> _DATA BELOW_
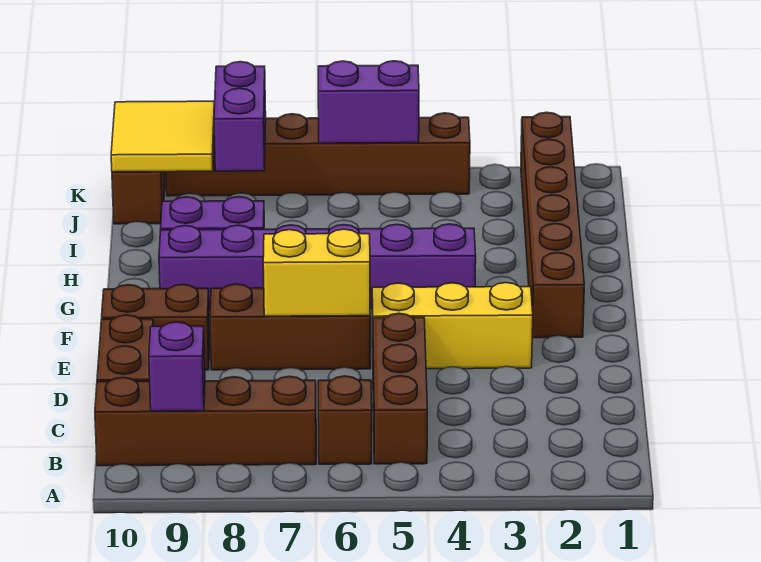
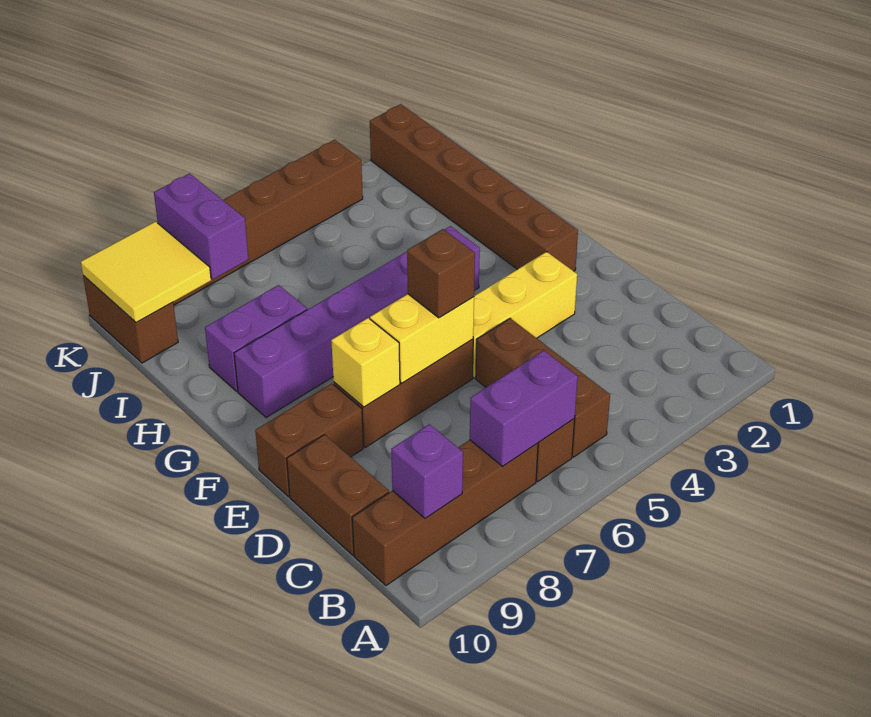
none -> brown brick E6 level 3
none -> yellow brick E8 level 2
purple brick K5:K6 level 2 -> purple brick B6:B7 level 2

> _HOW TO COMPLETE THIS TASK_
From the line that contains "none -> yellow brick E8 level 2" through the last line of the listing, every line is to be restated word for word, both ends included.

> _RESPONSE TO THIS TASK_
none -> yellow brick E8 level 2
purple brick K5:K6 level 2 -> purple brick B6:B7 level 2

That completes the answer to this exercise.